#### Exercise brief
Somewhere below, one line contains "(275, 223) = (461, 324): turquoise" and a later line contains "(513, 473) = (533, 682): brown". Output those two lines and everything between them exactly, and nothing else.

#### Source material
————
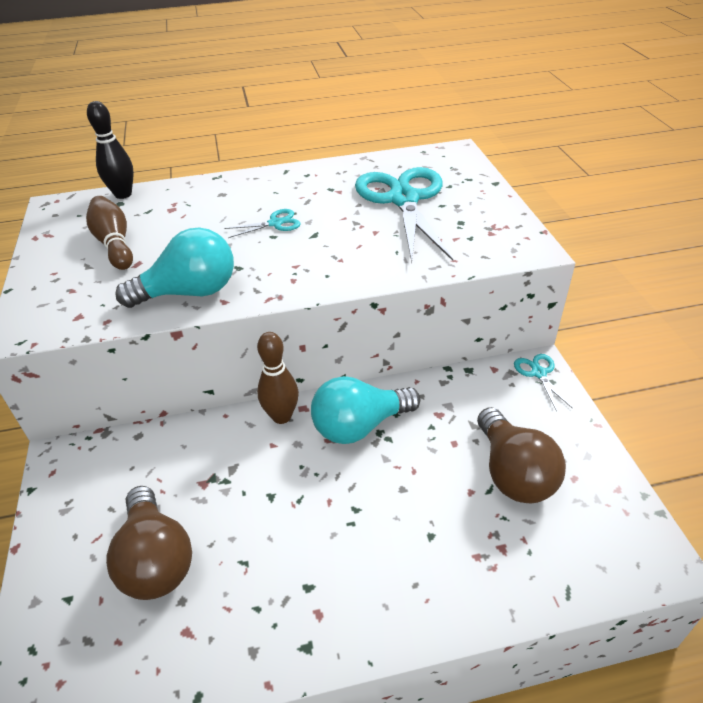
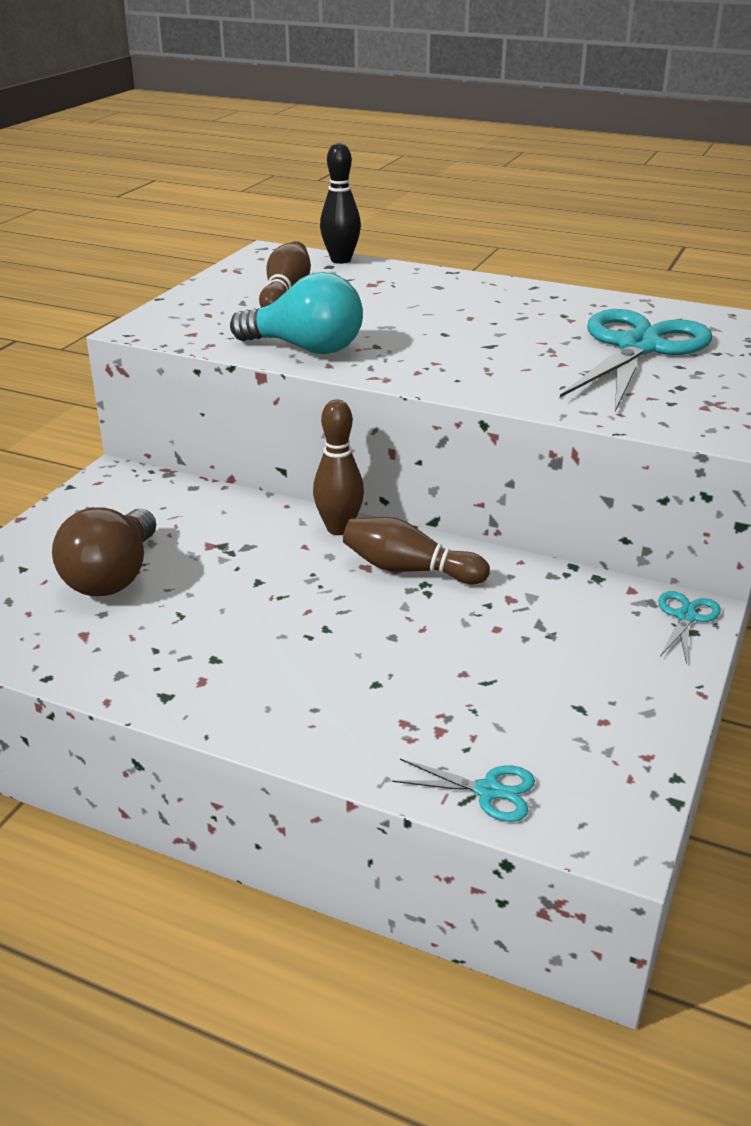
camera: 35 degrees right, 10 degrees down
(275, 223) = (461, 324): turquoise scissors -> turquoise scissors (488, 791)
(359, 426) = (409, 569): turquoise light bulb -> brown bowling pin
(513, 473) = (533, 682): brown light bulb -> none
————
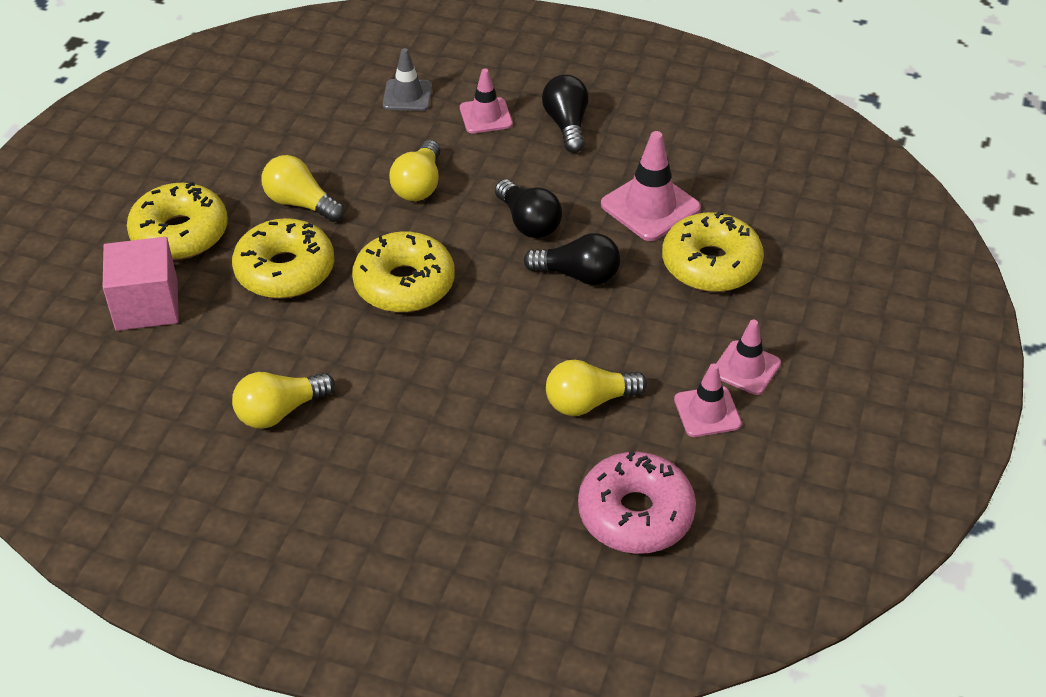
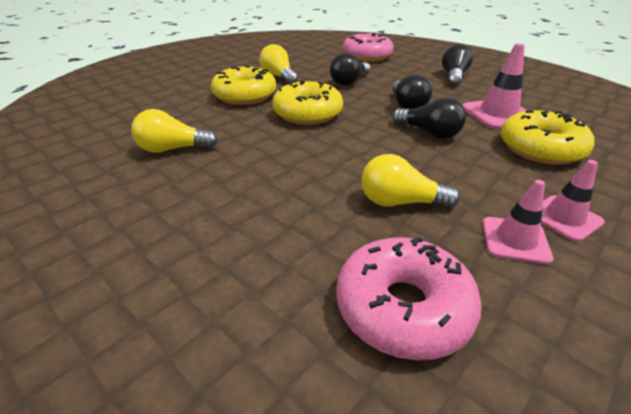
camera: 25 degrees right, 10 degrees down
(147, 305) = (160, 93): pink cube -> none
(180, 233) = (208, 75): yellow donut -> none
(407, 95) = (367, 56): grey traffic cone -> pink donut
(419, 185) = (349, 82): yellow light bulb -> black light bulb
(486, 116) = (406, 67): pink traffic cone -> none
————
#### Expected answer
(275, 223) = (461, 324): turquoise scissors -> turquoise scissors (488, 791)
(359, 426) = (409, 569): turquoise light bulb -> brown bowling pin
(513, 473) = (533, 682): brown light bulb -> none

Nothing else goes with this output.